%%
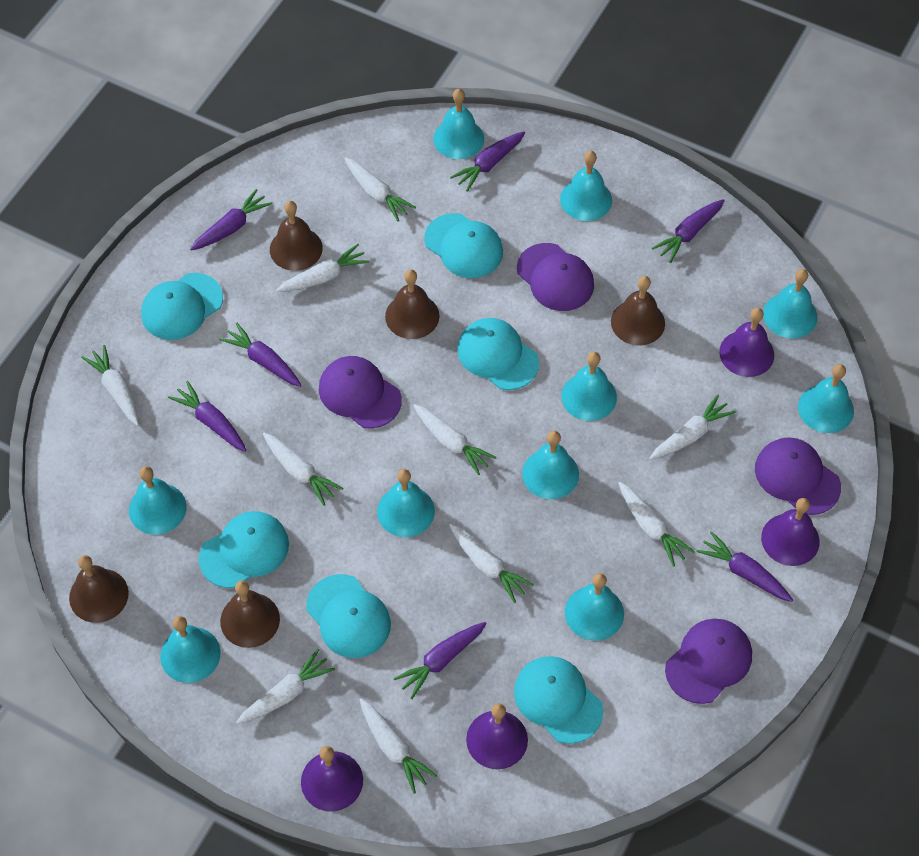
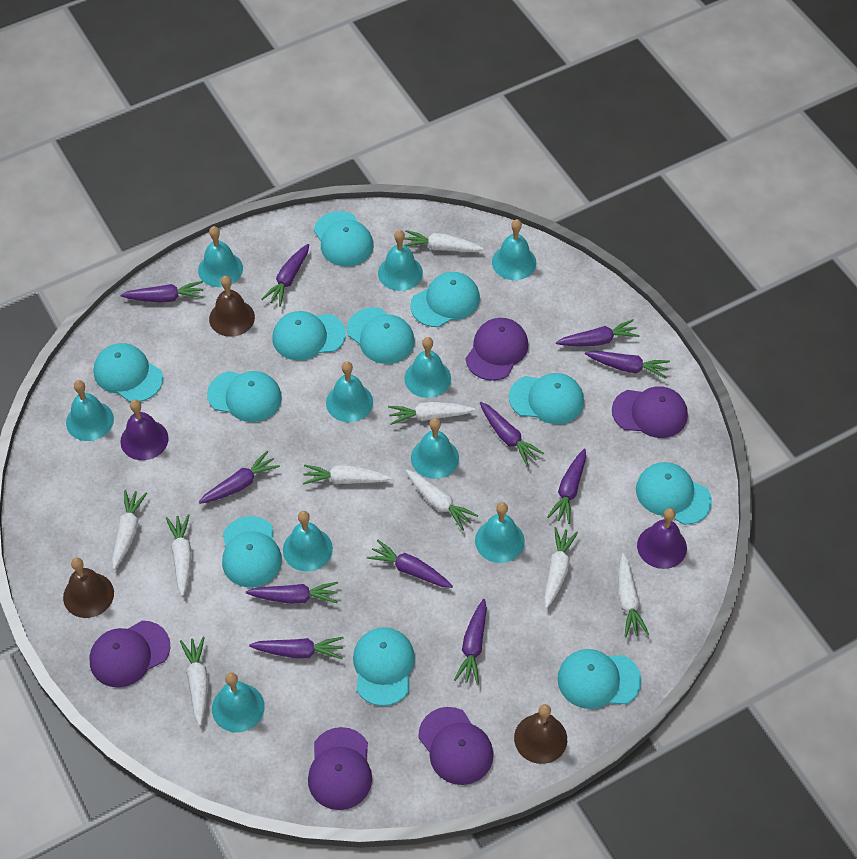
brown bell: 5 -> 3
purple bell: 4 -> 2
purple cap: 4 -> 5
purple carrot: 7 -> 11
turquoise cap: 6 -> 11
white carrot: 10 -> 9

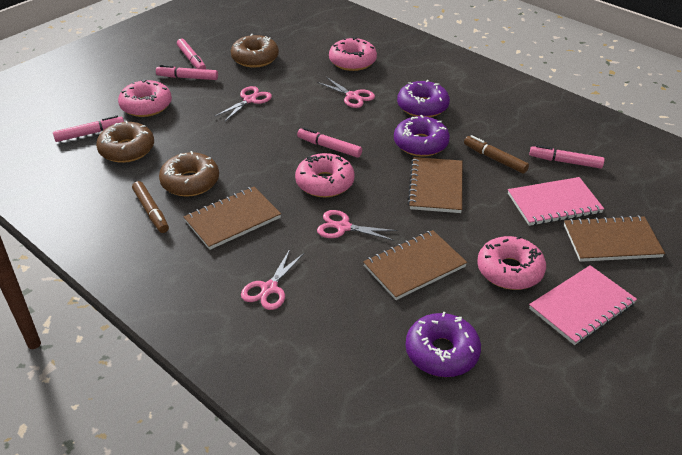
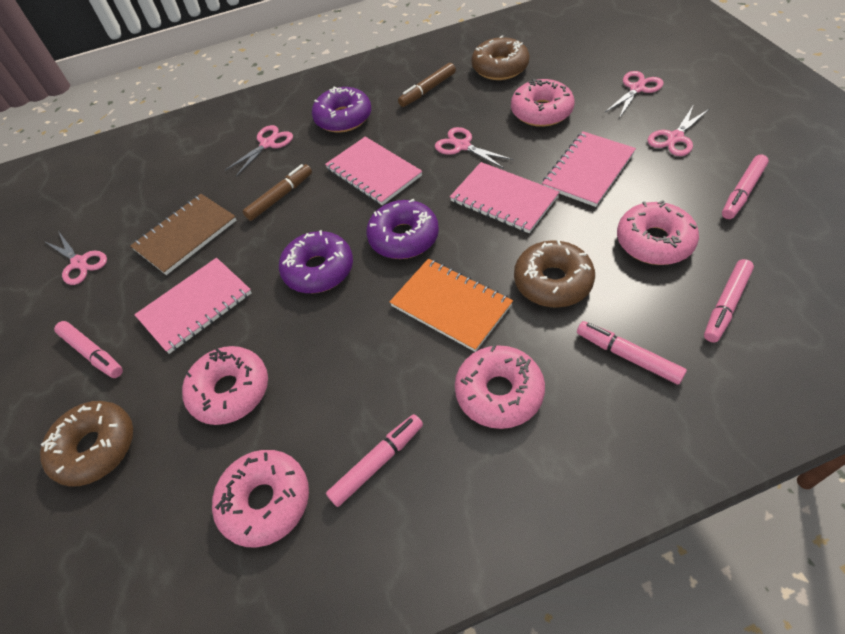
brown notebook: 4 -> 1
orange notebook: 0 -> 1
pink donut: 4 -> 5
pink notebook: 2 -> 4
pink scissors: 4 -> 5

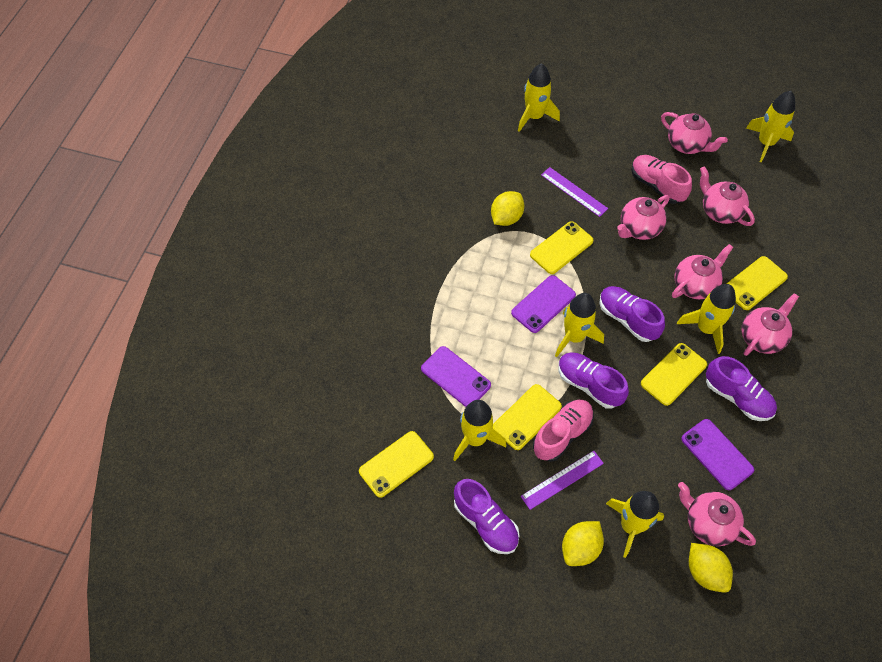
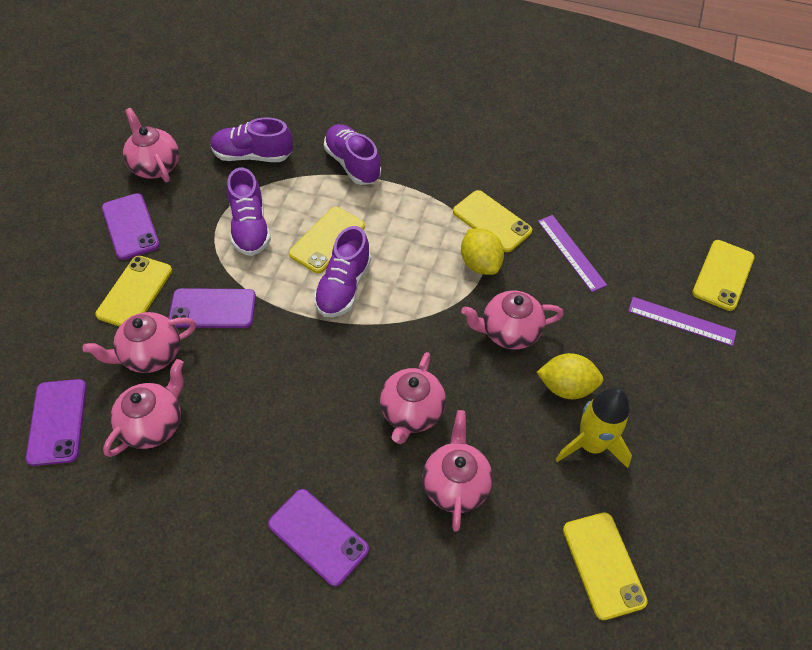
pink shoe: 2 -> 0
purple phone: 3 -> 4
yellow lemon: 3 -> 2
yellow rocket: 6 -> 1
%%
WHAT YOU WILL DO — Reproduce the records above exactly, leaving out every picture they contain.

EXERCISE SOLUTION —
brown bell: 5 -> 3
purple bell: 4 -> 2
purple cap: 4 -> 5
purple carrot: 7 -> 11
turquoise cap: 6 -> 11
white carrot: 10 -> 9

brown notebook: 4 -> 1
orange notebook: 0 -> 1
pink donut: 4 -> 5
pink notebook: 2 -> 4
pink scissors: 4 -> 5

pink shoe: 2 -> 0
purple phone: 3 -> 4
yellow lemon: 3 -> 2
yellow rocket: 6 -> 1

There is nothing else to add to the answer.